(Beginning of Stored data)

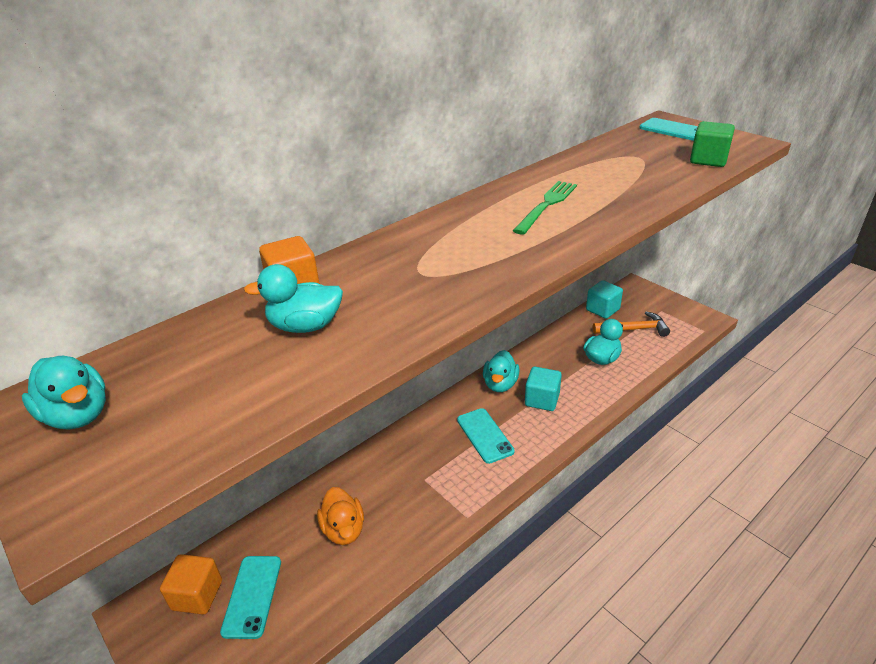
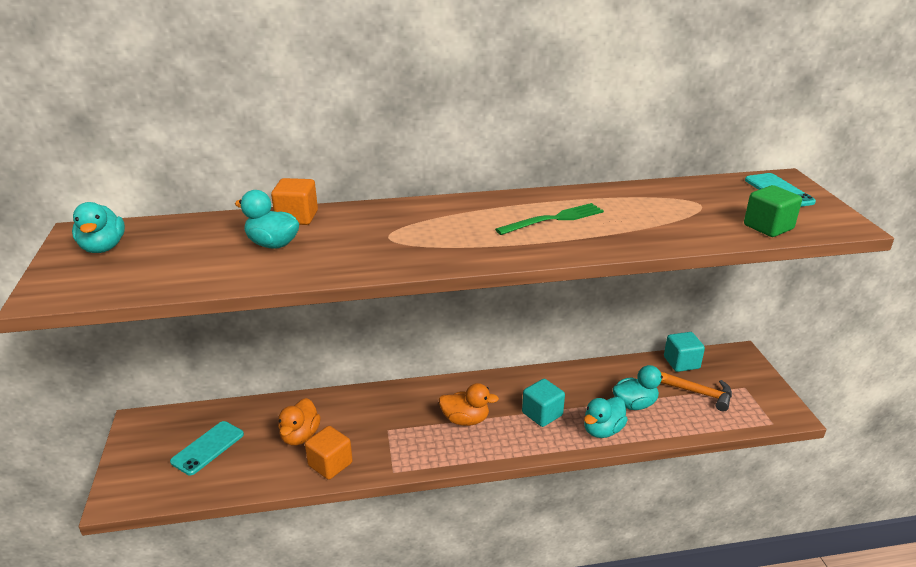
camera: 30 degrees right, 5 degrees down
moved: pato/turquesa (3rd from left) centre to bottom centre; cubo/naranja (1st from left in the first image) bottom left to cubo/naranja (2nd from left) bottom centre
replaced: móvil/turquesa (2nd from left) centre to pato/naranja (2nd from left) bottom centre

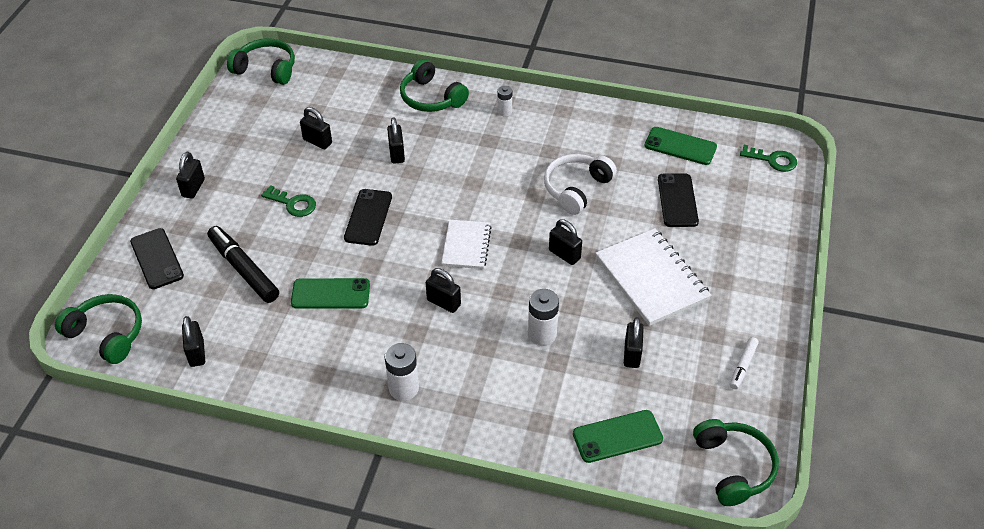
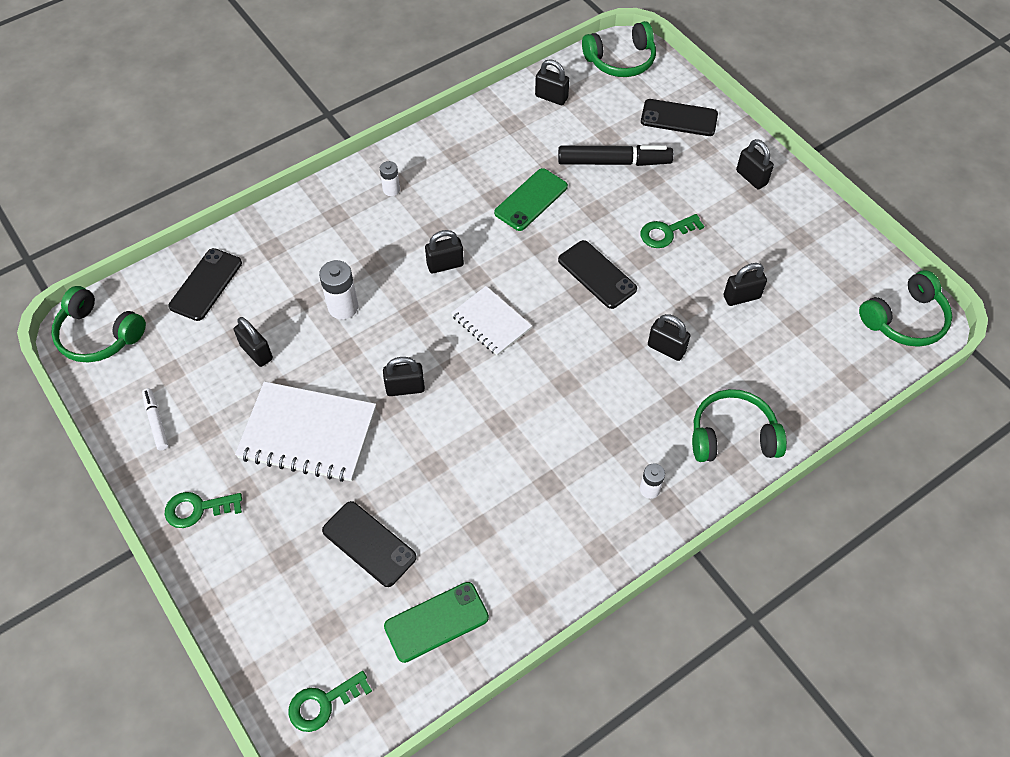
camera: 130 degrees right, 10 degrees up
removed: auriculares/blanco centre
added: llave/verde (1st from left) bottom left
recoloured: móvil/verde (2nd from left) bottom centre to móvil/negro (1st from left) middle left
resized: pila/blanco (1st from left in the first image) bottom centre = top centre x0.61

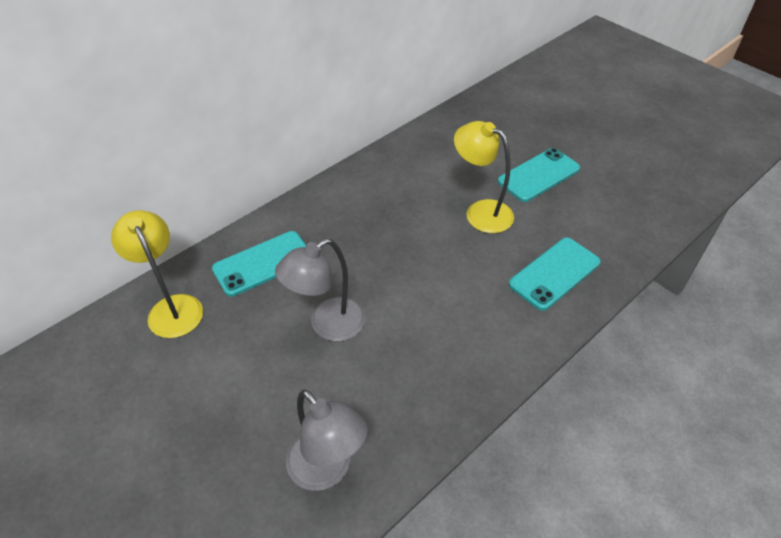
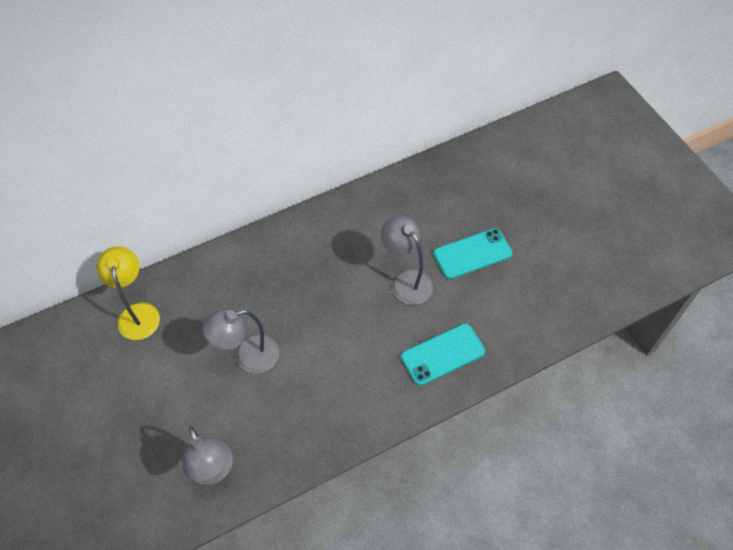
camera: 15 degrees right, 10 degrees up
removed: móvil/turquesa (1st from left) middle left
recoloured: lámpara/amarillo (2nd from left) top centre to lámpara/gris (3rd from left) centre

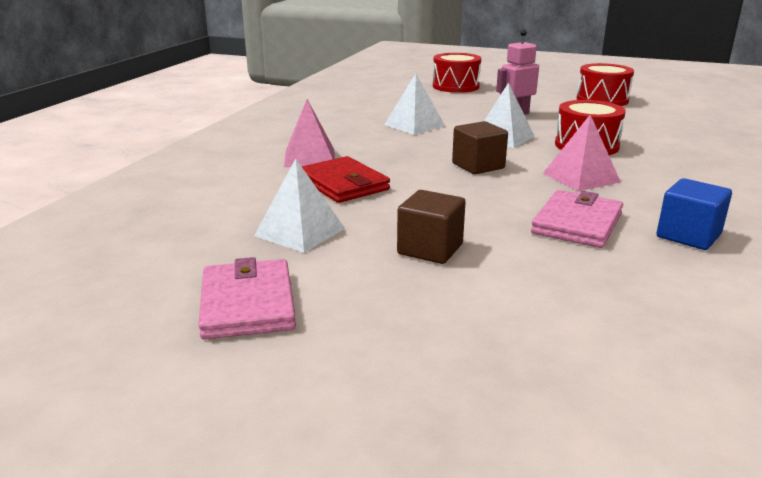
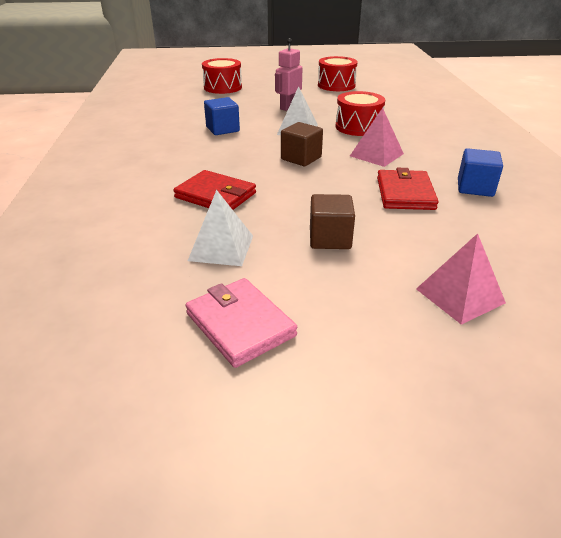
camera: 25 degrees left, 10 degrees up
moved: pirámide/rosa (1st from left in the first image) top centre to pirámide/rosa (2nd from left) middle right
replaced: pirámide/blanco (2nd from left) top centre to cubo/azul (1st from left) top centre
recoloured: cartera/rosa (2nd from left) middle right to cartera/rojo (2nd from left) middle right

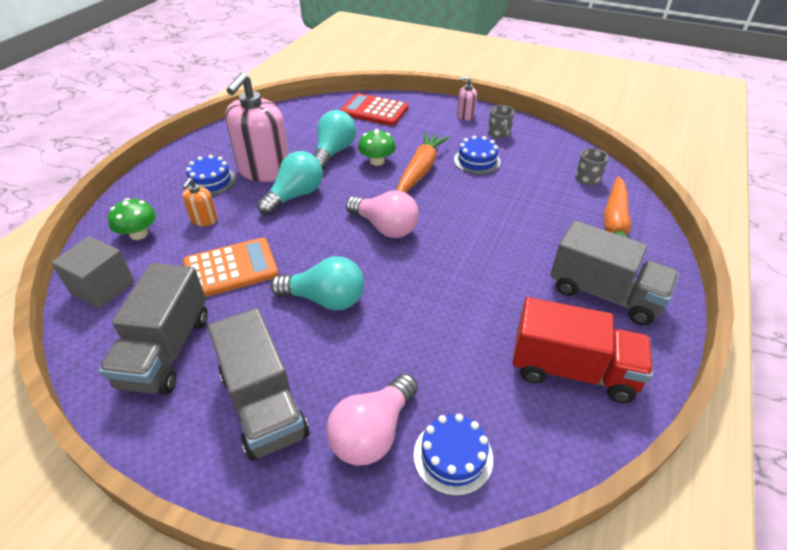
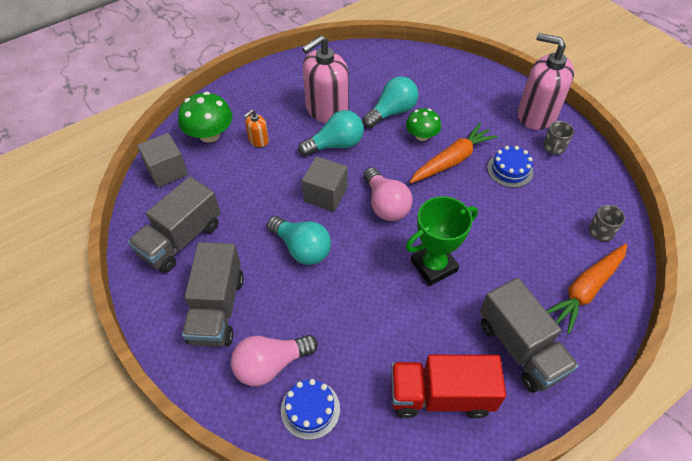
camera: 30 degrees right, 10 degrees up
removed: calculadora/rojo top centre; tarta/azul (1st from left) top left; calculadora/naranja middle left
added: cubo/gris (2nd from left) centre; trofeo/verde centre
turned: camión/rojo middle right = bottom centre 135 degrees clockwise
resized: dispensador de jabón/rosa (2nd from left) top centre = top right x2.20; seta/verde (1st from left) middle left = top left x1.51

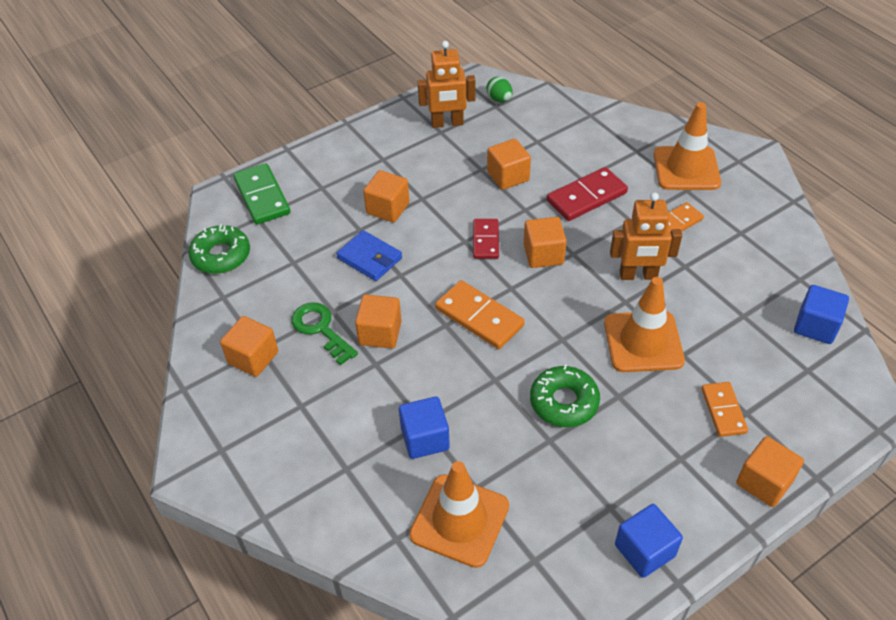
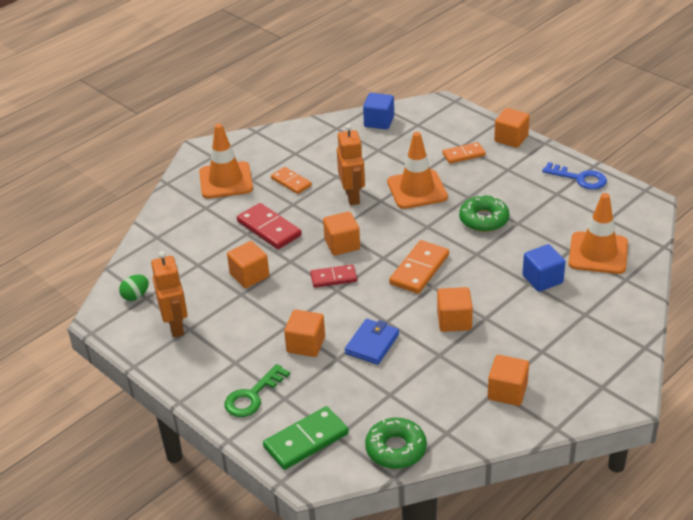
camera: 100 degrees left, 10 degrees down
moved: llave/verde centre to bottom centre
replaced: cubo/azul (2nd from left) bottom right to llave/azul middle right

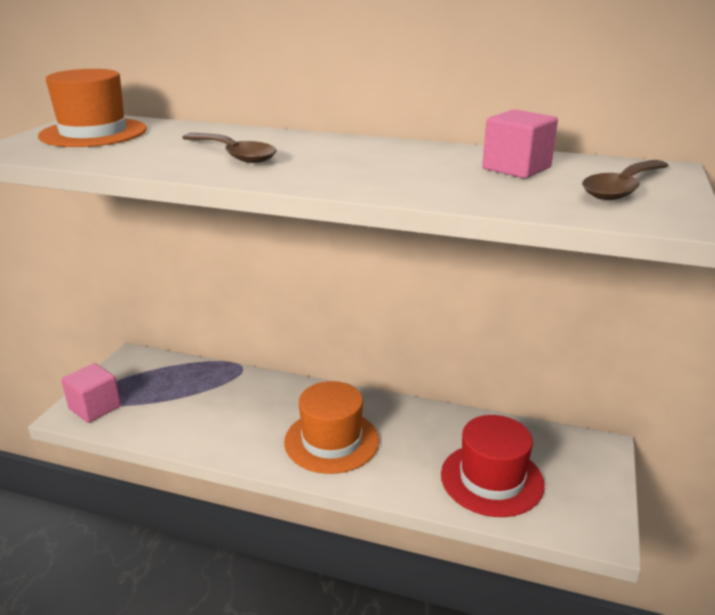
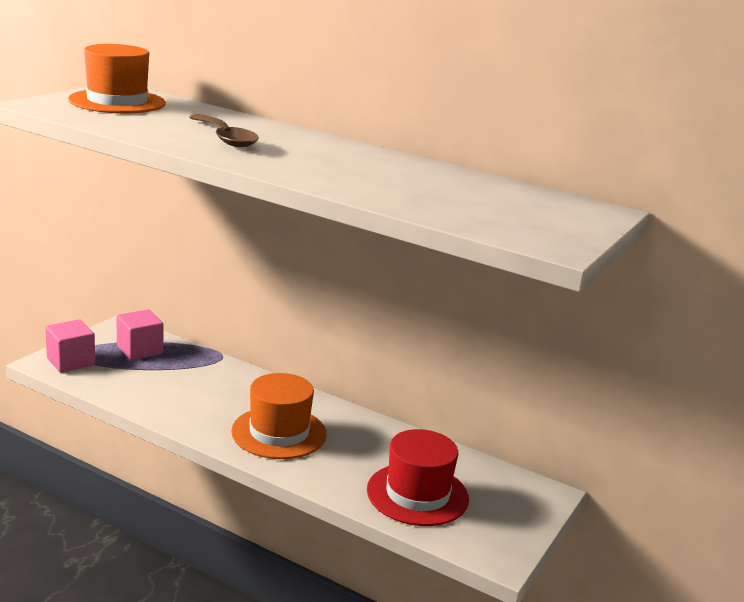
camera: 10 degrees right, 5 degrees down
removed: cuchara/marrón (2nd from left) top right
moved: cubo/rosa (2nd from left) top right to middle left

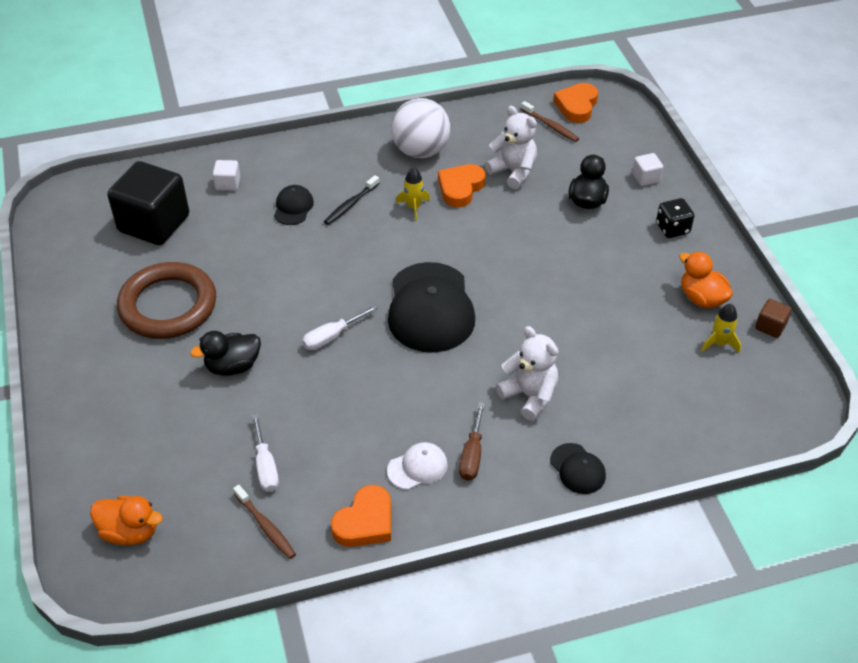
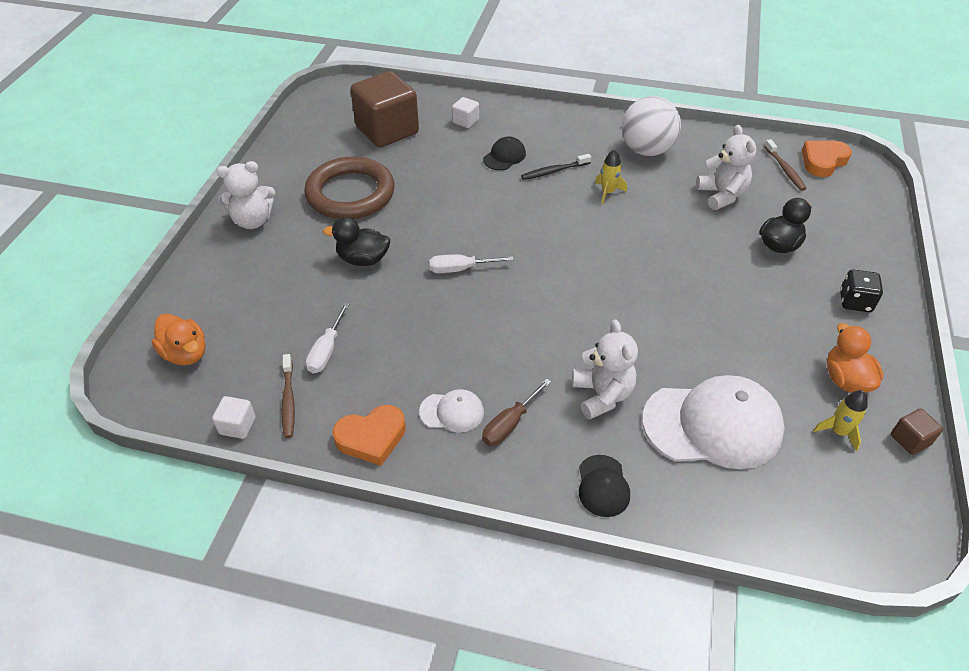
camera: 30 degrees right, 0 degrees up
removed: corazón/naranja (2nd from left) top centre; gorra/negro (2nd from left) centre
added: osito/blanco (1st from left) top left; gorra/blanco (2nd from left) middle right
moved: cubo/blanco (2nd from left in the first image) top right to cubo/blanco (1st from left) middle left
recoloured: cubo/negro top left to cubo/marrón (1st from left) top centre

(End of Stored data)

## How to complete this task
The answer must consist solely of the lines from the first line of the data through the line containing "moved: pato/turquesa (3rd", inclusive, reproduced exactly and without pictures.

## Expected answer
camera: 30 degrees right, 5 degrees down
moved: pato/turquesa (3rd from left) centre to bottom centre; cubo/naranja (1st from left in the first image) bottom left to cubo/naranja (2nd from left) bottom centre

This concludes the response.